===== AVAILABLE DATA =====
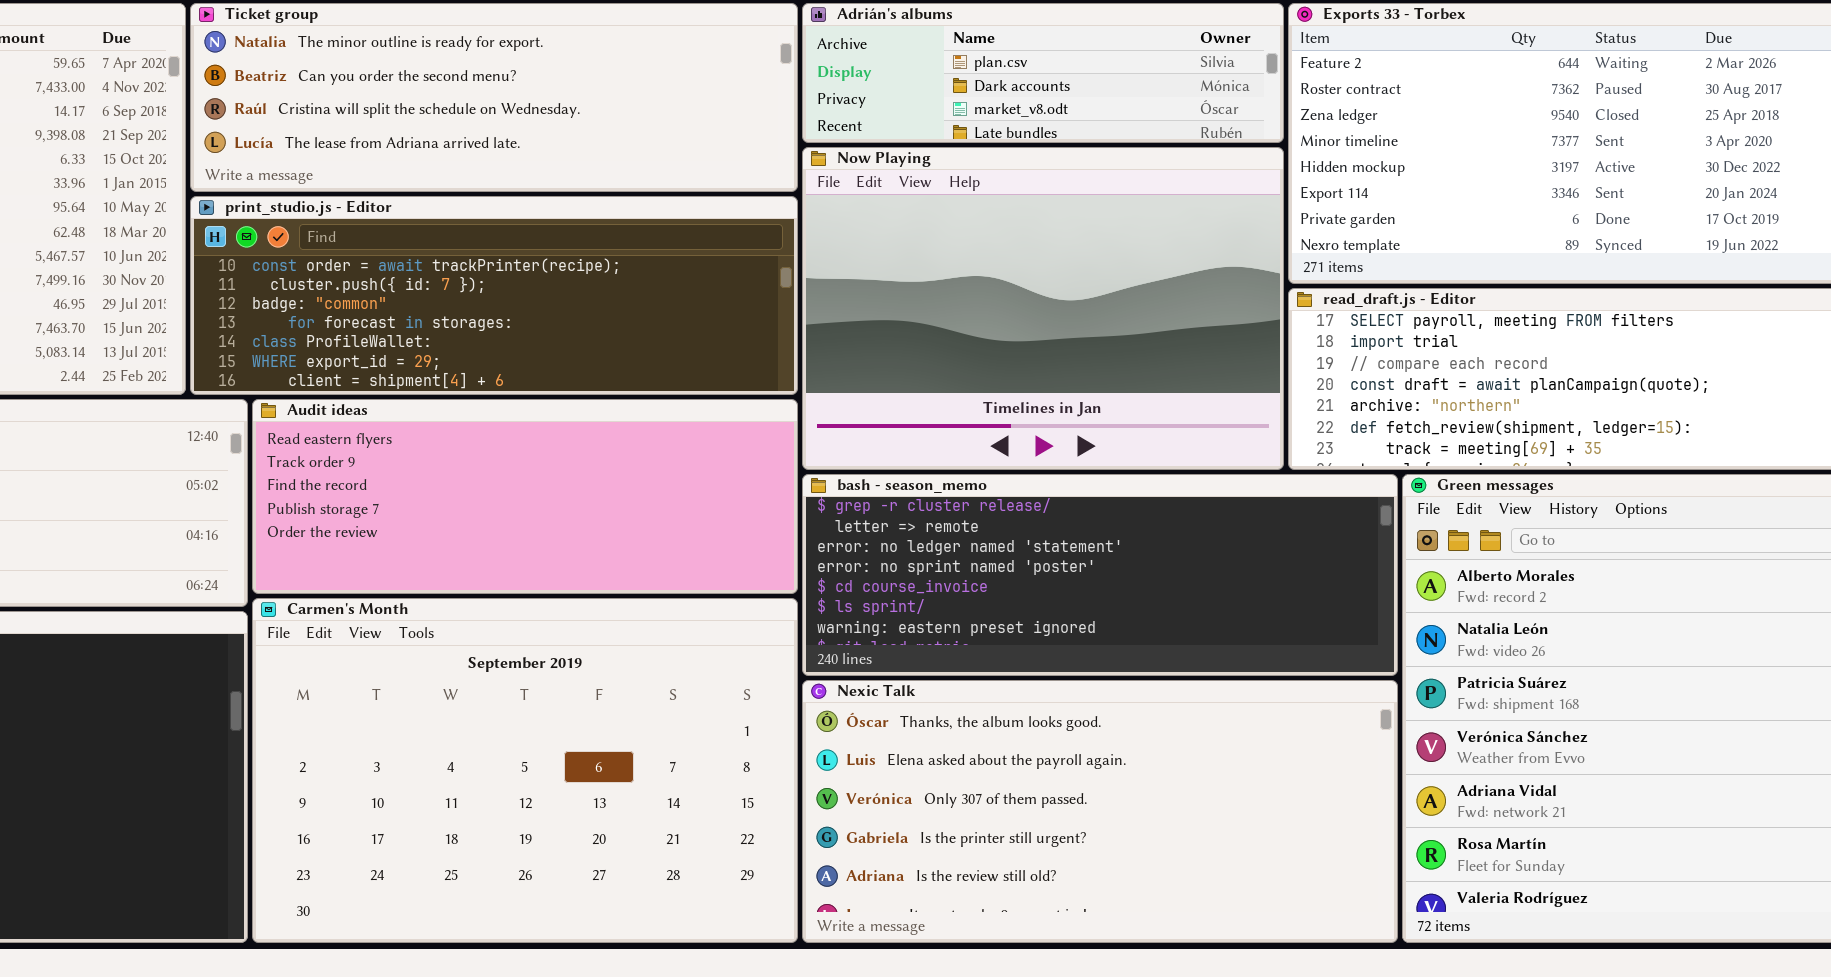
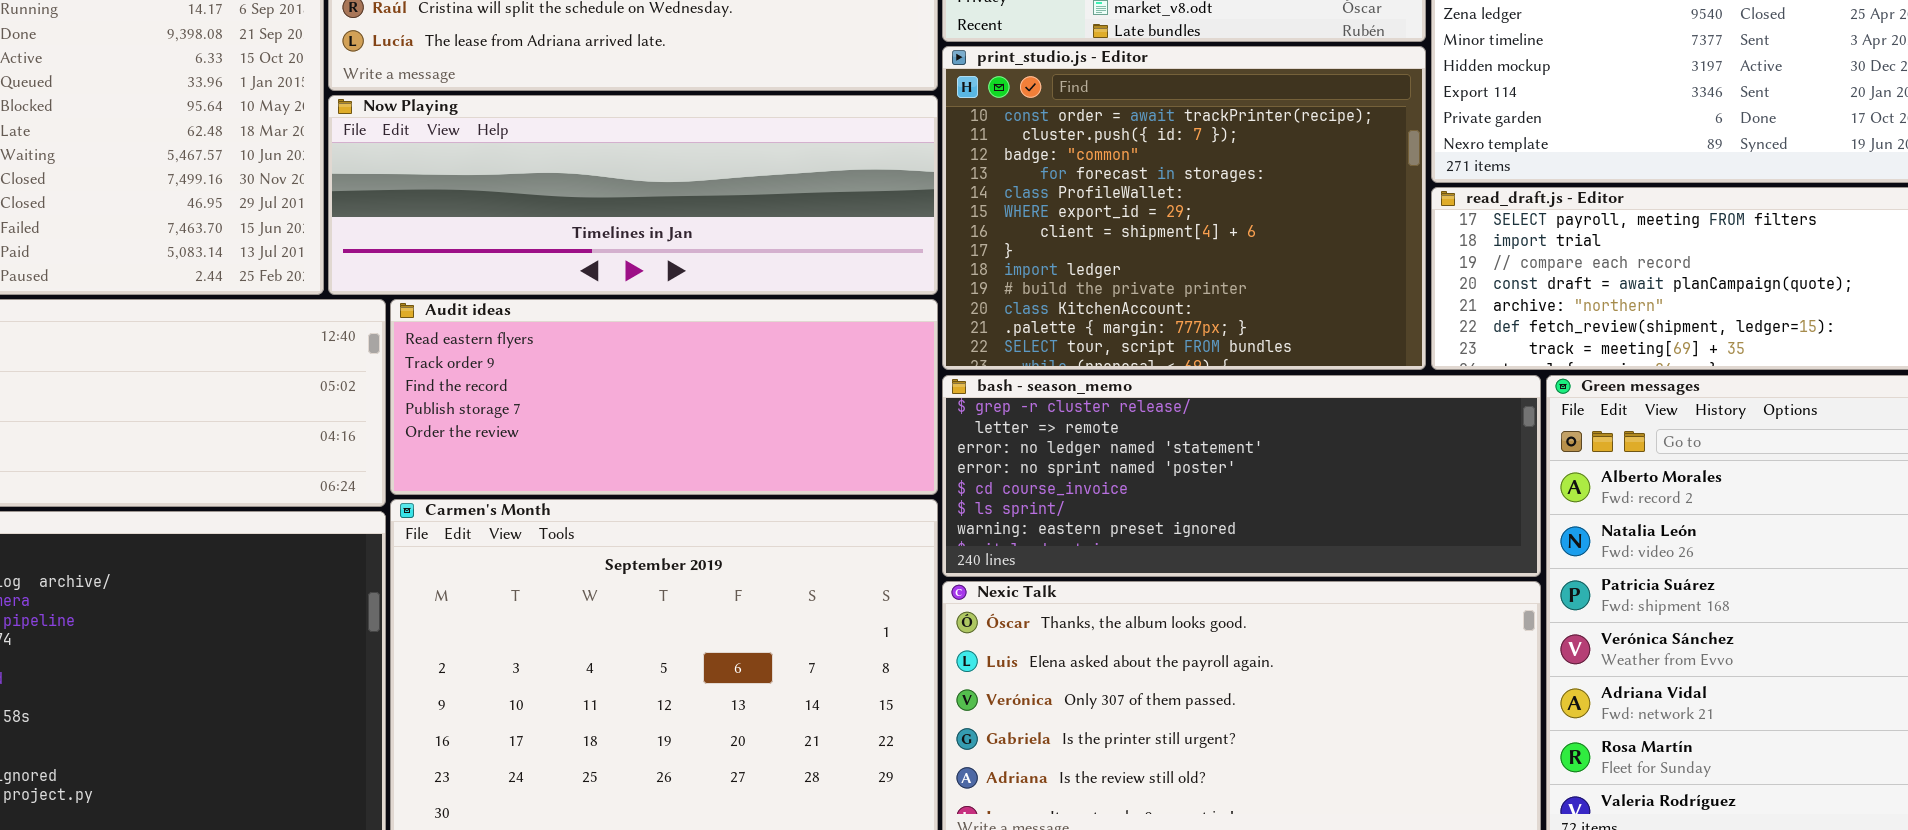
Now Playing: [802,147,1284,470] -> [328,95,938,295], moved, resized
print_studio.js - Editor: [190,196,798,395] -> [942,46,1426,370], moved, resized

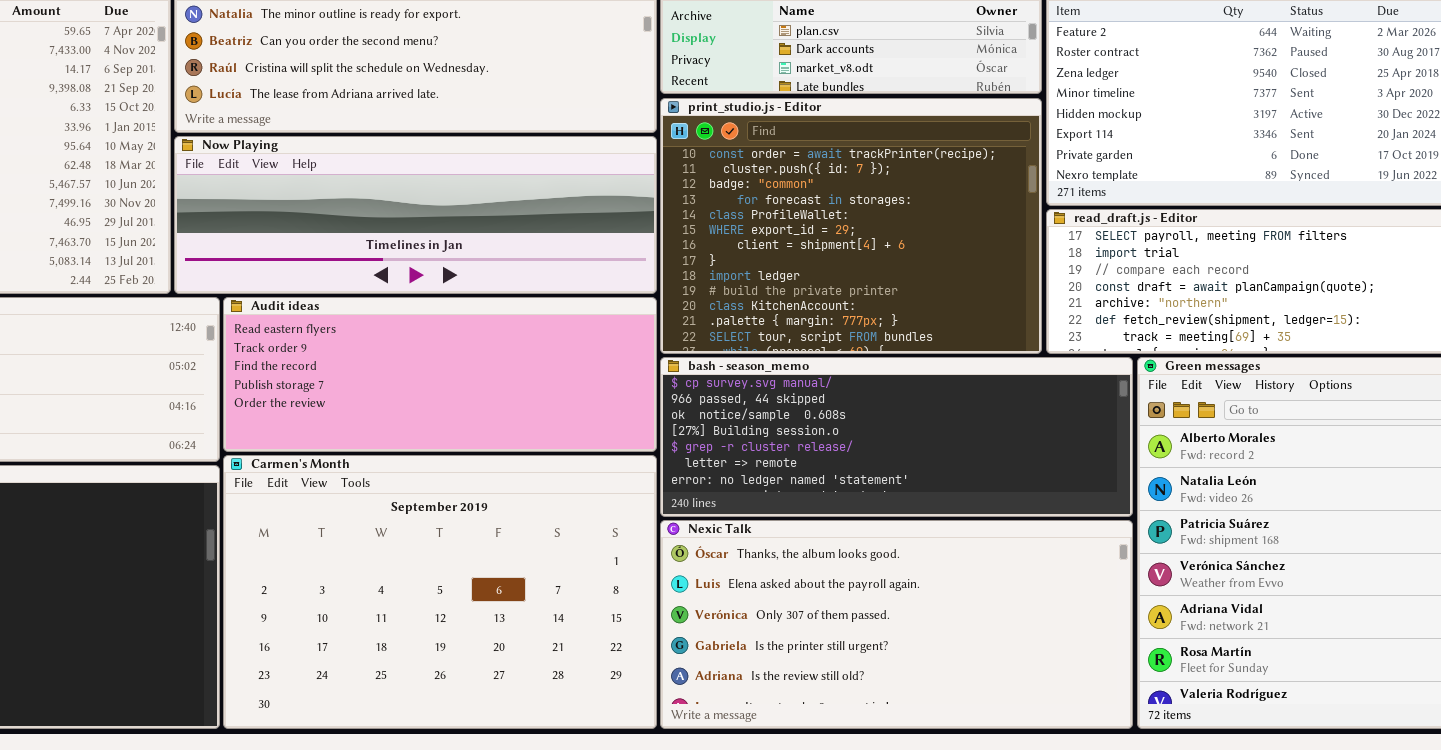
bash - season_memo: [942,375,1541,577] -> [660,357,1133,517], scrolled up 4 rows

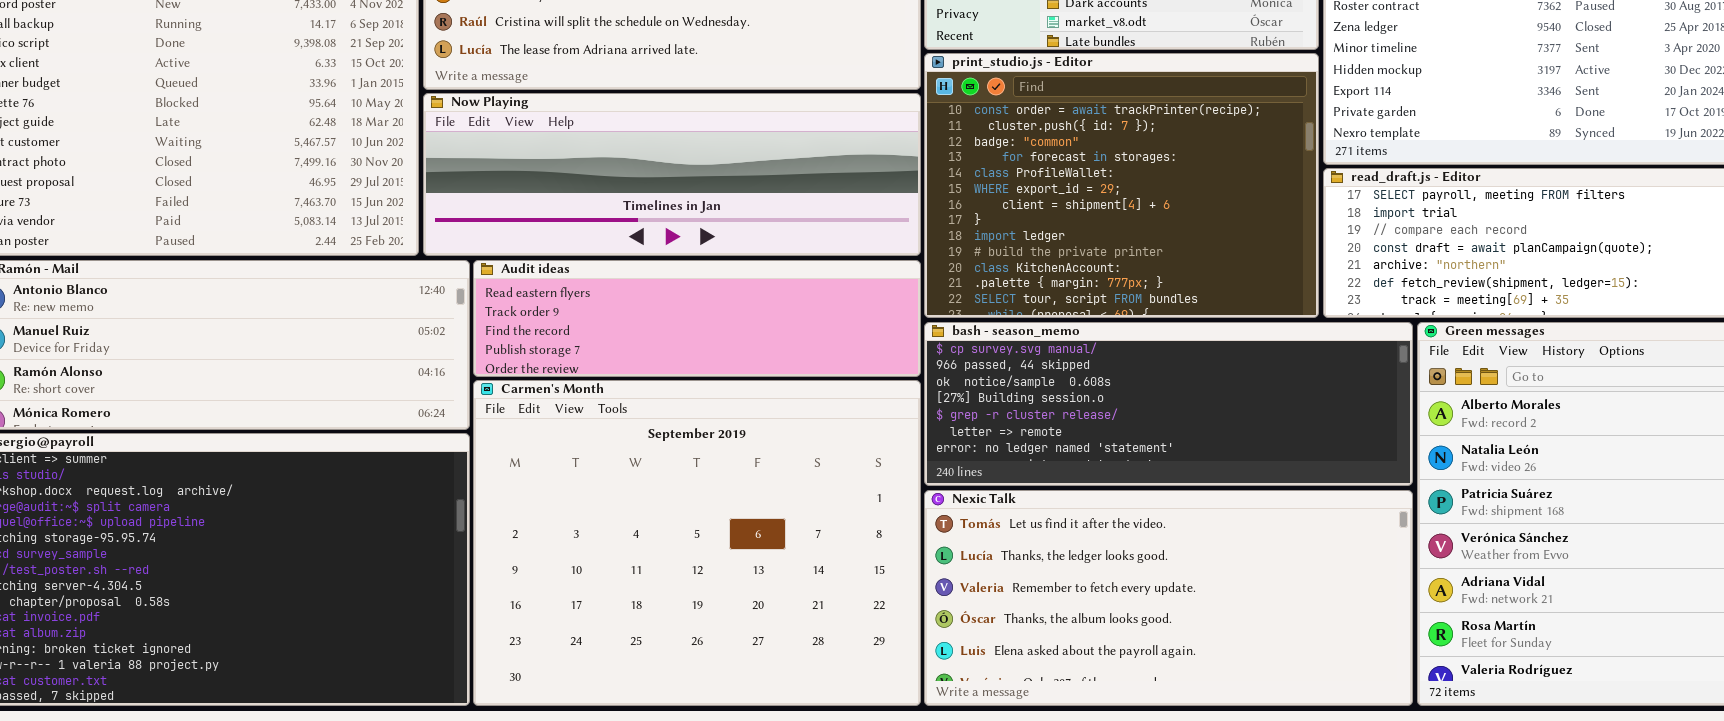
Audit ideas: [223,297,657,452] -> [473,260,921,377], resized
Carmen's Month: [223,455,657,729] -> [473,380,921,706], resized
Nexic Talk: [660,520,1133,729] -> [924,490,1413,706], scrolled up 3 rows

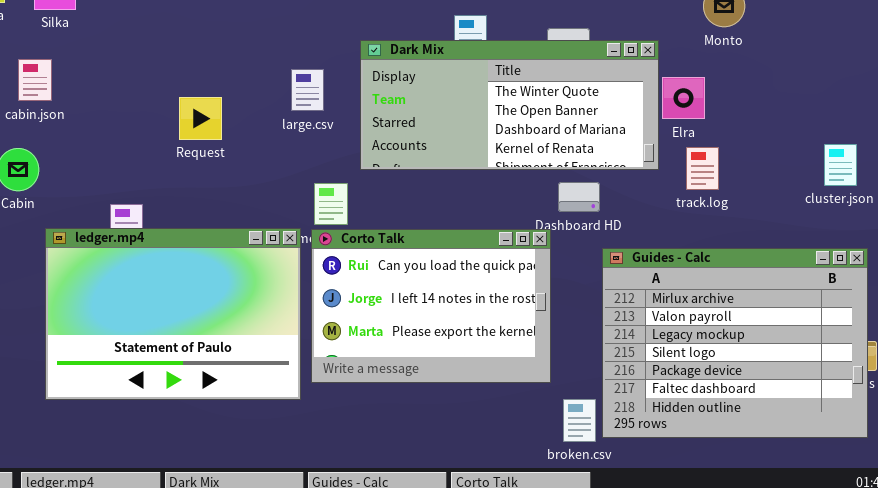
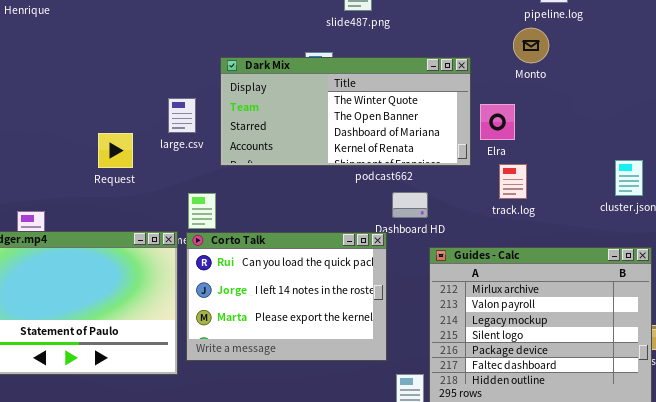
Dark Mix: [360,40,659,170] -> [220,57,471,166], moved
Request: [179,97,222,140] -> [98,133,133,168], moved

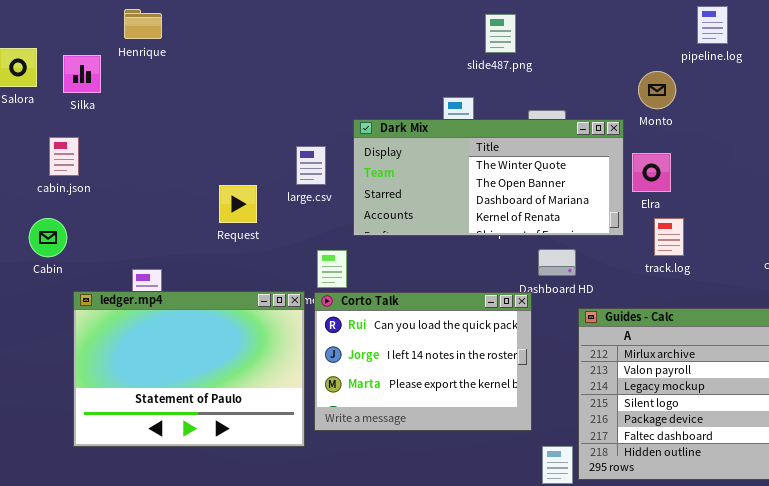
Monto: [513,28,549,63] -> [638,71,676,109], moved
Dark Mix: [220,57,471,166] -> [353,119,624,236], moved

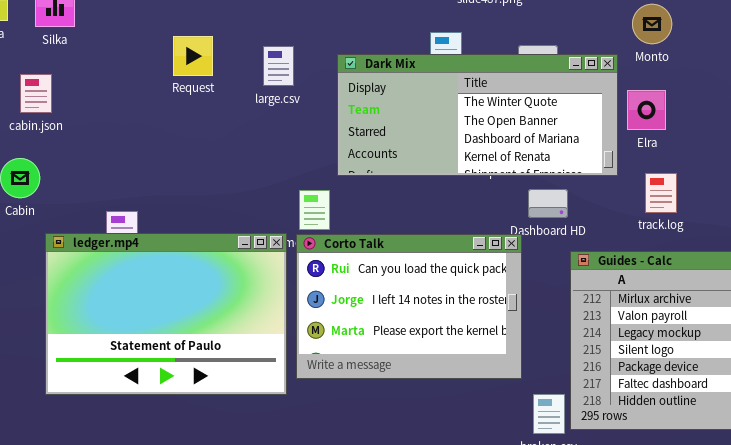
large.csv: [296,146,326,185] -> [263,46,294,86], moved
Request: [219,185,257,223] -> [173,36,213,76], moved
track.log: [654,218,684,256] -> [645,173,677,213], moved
=====
▶ _DIRECTIONS FOR THIS TASK_
Report each line of the material above where the word "scrolled" appears.

▶ _TASK OUTPUT_
bash - season_memo: [942,375,1541,577] -> [660,357,1133,517], scrolled up 4 rows
Nexic Talk: [660,520,1133,729] -> [924,490,1413,706], scrolled up 3 rows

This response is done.